Task brief -> Go through the records below and show every line with the string "right".

======== Supplied information

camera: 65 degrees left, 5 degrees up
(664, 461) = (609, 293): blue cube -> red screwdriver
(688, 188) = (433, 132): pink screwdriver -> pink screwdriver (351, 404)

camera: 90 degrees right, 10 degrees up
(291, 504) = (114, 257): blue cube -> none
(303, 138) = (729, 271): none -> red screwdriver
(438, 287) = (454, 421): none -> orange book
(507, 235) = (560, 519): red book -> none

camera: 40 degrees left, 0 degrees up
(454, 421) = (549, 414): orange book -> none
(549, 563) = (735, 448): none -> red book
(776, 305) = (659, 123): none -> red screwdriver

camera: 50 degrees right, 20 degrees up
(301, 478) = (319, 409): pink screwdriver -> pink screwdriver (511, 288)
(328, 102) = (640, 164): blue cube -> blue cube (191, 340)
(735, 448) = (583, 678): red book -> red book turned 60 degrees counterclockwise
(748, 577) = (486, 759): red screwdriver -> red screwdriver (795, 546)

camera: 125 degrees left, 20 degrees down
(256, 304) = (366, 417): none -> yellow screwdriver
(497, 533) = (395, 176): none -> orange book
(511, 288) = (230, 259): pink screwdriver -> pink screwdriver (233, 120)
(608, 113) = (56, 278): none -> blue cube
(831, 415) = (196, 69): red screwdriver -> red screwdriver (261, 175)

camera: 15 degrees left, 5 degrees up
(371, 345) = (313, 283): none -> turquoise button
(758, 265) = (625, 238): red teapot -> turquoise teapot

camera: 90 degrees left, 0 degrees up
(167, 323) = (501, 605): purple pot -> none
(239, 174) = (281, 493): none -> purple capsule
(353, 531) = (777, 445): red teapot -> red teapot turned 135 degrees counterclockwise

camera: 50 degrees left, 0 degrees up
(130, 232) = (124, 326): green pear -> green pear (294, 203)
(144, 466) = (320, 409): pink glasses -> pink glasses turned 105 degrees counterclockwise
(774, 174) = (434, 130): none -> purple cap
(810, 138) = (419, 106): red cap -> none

================

Output ->
camera: 90 degrees right, 10 degrees up
camera: 50 degrees right, 20 degrees up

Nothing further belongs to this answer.